----- Information

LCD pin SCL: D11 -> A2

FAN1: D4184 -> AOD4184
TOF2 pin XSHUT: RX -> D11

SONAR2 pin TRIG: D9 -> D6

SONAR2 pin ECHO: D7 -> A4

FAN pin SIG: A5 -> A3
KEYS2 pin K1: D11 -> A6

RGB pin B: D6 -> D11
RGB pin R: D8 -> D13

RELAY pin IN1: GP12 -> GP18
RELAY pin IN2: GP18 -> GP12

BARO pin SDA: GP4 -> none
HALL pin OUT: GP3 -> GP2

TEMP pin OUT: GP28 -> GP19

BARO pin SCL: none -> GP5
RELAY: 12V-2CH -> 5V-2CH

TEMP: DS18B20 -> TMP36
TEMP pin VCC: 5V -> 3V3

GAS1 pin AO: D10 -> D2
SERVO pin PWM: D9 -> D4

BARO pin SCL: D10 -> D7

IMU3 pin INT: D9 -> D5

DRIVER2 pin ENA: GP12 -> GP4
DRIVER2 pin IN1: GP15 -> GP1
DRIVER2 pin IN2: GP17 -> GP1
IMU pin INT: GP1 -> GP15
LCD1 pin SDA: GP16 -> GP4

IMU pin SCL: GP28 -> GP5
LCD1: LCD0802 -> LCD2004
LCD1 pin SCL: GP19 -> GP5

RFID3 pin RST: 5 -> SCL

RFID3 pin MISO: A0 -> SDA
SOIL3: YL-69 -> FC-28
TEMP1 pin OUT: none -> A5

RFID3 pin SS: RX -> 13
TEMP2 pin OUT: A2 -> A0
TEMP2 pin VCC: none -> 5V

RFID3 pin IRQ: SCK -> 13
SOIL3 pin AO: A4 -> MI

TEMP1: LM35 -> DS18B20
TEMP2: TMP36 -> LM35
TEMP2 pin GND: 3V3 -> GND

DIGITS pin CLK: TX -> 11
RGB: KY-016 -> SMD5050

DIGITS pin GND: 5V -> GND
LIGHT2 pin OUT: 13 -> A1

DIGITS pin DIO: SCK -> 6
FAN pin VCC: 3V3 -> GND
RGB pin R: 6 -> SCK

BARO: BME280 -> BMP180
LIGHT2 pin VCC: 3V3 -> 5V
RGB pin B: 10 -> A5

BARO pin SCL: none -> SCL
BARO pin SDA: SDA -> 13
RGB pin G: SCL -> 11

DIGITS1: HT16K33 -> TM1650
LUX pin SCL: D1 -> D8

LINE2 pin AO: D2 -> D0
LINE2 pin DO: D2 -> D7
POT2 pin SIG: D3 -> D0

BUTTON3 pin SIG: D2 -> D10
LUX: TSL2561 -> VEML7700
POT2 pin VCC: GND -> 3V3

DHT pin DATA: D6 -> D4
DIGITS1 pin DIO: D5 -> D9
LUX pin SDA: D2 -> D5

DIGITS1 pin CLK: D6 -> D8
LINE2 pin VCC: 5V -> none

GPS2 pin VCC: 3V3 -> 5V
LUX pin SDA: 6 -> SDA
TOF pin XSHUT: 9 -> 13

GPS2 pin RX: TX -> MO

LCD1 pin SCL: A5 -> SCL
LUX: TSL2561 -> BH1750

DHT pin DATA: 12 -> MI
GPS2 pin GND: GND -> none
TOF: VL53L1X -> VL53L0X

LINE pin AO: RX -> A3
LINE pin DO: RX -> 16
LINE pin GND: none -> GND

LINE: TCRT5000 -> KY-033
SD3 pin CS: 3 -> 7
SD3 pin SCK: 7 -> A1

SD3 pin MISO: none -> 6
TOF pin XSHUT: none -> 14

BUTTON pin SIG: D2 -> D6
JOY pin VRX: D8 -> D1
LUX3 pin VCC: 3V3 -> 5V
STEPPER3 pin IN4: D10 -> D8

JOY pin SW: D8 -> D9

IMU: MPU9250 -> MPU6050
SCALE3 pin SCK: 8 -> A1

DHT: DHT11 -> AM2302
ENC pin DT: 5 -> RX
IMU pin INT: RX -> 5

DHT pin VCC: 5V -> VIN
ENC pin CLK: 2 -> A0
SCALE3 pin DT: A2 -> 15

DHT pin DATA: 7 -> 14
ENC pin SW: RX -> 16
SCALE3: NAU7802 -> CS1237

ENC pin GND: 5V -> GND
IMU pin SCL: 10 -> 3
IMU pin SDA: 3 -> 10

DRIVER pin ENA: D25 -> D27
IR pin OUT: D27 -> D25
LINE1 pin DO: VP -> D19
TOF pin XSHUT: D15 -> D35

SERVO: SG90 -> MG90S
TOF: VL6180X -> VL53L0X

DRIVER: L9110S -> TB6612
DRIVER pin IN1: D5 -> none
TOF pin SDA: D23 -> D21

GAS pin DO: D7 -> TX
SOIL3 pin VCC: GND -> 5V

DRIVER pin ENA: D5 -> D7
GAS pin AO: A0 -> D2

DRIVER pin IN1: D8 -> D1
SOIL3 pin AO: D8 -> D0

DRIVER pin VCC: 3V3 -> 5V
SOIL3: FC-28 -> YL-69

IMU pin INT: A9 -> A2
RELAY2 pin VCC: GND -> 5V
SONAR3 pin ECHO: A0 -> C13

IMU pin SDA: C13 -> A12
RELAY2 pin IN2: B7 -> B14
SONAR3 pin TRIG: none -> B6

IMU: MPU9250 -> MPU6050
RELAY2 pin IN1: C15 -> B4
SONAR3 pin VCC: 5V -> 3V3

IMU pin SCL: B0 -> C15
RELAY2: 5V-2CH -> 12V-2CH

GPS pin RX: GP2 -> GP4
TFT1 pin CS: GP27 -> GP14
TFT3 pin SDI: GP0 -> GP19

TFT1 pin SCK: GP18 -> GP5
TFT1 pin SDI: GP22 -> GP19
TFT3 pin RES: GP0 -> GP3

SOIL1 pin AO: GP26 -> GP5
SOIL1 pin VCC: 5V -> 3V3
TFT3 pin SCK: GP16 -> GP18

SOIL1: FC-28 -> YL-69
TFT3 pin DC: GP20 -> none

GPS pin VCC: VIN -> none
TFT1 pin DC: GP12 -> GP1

----------

▶ **Exercise details**: With nothing added or dropped, write out every entry.

▶ **Result for this exercise**:
LCD pin SCL: D11 -> A2

FAN1: D4184 -> AOD4184
TOF2 pin XSHUT: RX -> D11

SONAR2 pin TRIG: D9 -> D6

SONAR2 pin ECHO: D7 -> A4

FAN pin SIG: A5 -> A3
KEYS2 pin K1: D11 -> A6

RGB pin B: D6 -> D11
RGB pin R: D8 -> D13

RELAY pin IN1: GP12 -> GP18
RELAY pin IN2: GP18 -> GP12

BARO pin SDA: GP4 -> none
HALL pin OUT: GP3 -> GP2

TEMP pin OUT: GP28 -> GP19

BARO pin SCL: none -> GP5
RELAY: 12V-2CH -> 5V-2CH

TEMP: DS18B20 -> TMP36
TEMP pin VCC: 5V -> 3V3

GAS1 pin AO: D10 -> D2
SERVO pin PWM: D9 -> D4

BARO pin SCL: D10 -> D7

IMU3 pin INT: D9 -> D5

DRIVER2 pin ENA: GP12 -> GP4
DRIVER2 pin IN1: GP15 -> GP1
DRIVER2 pin IN2: GP17 -> GP1
IMU pin INT: GP1 -> GP15
LCD1 pin SDA: GP16 -> GP4

IMU pin SCL: GP28 -> GP5
LCD1: LCD0802 -> LCD2004
LCD1 pin SCL: GP19 -> GP5

RFID3 pin RST: 5 -> SCL

RFID3 pin MISO: A0 -> SDA
SOIL3: YL-69 -> FC-28
TEMP1 pin OUT: none -> A5

RFID3 pin SS: RX -> 13
TEMP2 pin OUT: A2 -> A0
TEMP2 pin VCC: none -> 5V

RFID3 pin IRQ: SCK -> 13
SOIL3 pin AO: A4 -> MI

TEMP1: LM35 -> DS18B20
TEMP2: TMP36 -> LM35
TEMP2 pin GND: 3V3 -> GND

DIGITS pin CLK: TX -> 11
RGB: KY-016 -> SMD5050

DIGITS pin GND: 5V -> GND
LIGHT2 pin OUT: 13 -> A1

DIGITS pin DIO: SCK -> 6
FAN pin VCC: 3V3 -> GND
RGB pin R: 6 -> SCK

BARO: BME280 -> BMP180
LIGHT2 pin VCC: 3V3 -> 5V
RGB pin B: 10 -> A5

BARO pin SCL: none -> SCL
BARO pin SDA: SDA -> 13
RGB pin G: SCL -> 11

DIGITS1: HT16K33 -> TM1650
LUX pin SCL: D1 -> D8

LINE2 pin AO: D2 -> D0
LINE2 pin DO: D2 -> D7
POT2 pin SIG: D3 -> D0

BUTTON3 pin SIG: D2 -> D10
LUX: TSL2561 -> VEML7700
POT2 pin VCC: GND -> 3V3

DHT pin DATA: D6 -> D4
DIGITS1 pin DIO: D5 -> D9
LUX pin SDA: D2 -> D5

DIGITS1 pin CLK: D6 -> D8
LINE2 pin VCC: 5V -> none

GPS2 pin VCC: 3V3 -> 5V
LUX pin SDA: 6 -> SDA
TOF pin XSHUT: 9 -> 13

GPS2 pin RX: TX -> MO

LCD1 pin SCL: A5 -> SCL
LUX: TSL2561 -> BH1750

DHT pin DATA: 12 -> MI
GPS2 pin GND: GND -> none
TOF: VL53L1X -> VL53L0X

LINE pin AO: RX -> A3
LINE pin DO: RX -> 16
LINE pin GND: none -> GND

LINE: TCRT5000 -> KY-033
SD3 pin CS: 3 -> 7
SD3 pin SCK: 7 -> A1

SD3 pin MISO: none -> 6
TOF pin XSHUT: none -> 14

BUTTON pin SIG: D2 -> D6
JOY pin VRX: D8 -> D1
LUX3 pin VCC: 3V3 -> 5V
STEPPER3 pin IN4: D10 -> D8

JOY pin SW: D8 -> D9

IMU: MPU9250 -> MPU6050
SCALE3 pin SCK: 8 -> A1

DHT: DHT11 -> AM2302
ENC pin DT: 5 -> RX
IMU pin INT: RX -> 5

DHT pin VCC: 5V -> VIN
ENC pin CLK: 2 -> A0
SCALE3 pin DT: A2 -> 15

DHT pin DATA: 7 -> 14
ENC pin SW: RX -> 16
SCALE3: NAU7802 -> CS1237

ENC pin GND: 5V -> GND
IMU pin SCL: 10 -> 3
IMU pin SDA: 3 -> 10

DRIVER pin ENA: D25 -> D27
IR pin OUT: D27 -> D25
LINE1 pin DO: VP -> D19
TOF pin XSHUT: D15 -> D35

SERVO: SG90 -> MG90S
TOF: VL6180X -> VL53L0X

DRIVER: L9110S -> TB6612
DRIVER pin IN1: D5 -> none
TOF pin SDA: D23 -> D21

GAS pin DO: D7 -> TX
SOIL3 pin VCC: GND -> 5V

DRIVER pin ENA: D5 -> D7
GAS pin AO: A0 -> D2

DRIVER pin IN1: D8 -> D1
SOIL3 pin AO: D8 -> D0

DRIVER pin VCC: 3V3 -> 5V
SOIL3: FC-28 -> YL-69

IMU pin INT: A9 -> A2
RELAY2 pin VCC: GND -> 5V
SONAR3 pin ECHO: A0 -> C13

IMU pin SDA: C13 -> A12
RELAY2 pin IN2: B7 -> B14
SONAR3 pin TRIG: none -> B6

IMU: MPU9250 -> MPU6050
RELAY2 pin IN1: C15 -> B4
SONAR3 pin VCC: 5V -> 3V3

IMU pin SCL: B0 -> C15
RELAY2: 5V-2CH -> 12V-2CH

GPS pin RX: GP2 -> GP4
TFT1 pin CS: GP27 -> GP14
TFT3 pin SDI: GP0 -> GP19

TFT1 pin SCK: GP18 -> GP5
TFT1 pin SDI: GP22 -> GP19
TFT3 pin RES: GP0 -> GP3

SOIL1 pin AO: GP26 -> GP5
SOIL1 pin VCC: 5V -> 3V3
TFT3 pin SCK: GP16 -> GP18

SOIL1: FC-28 -> YL-69
TFT3 pin DC: GP20 -> none

GPS pin VCC: VIN -> none
TFT1 pin DC: GP12 -> GP1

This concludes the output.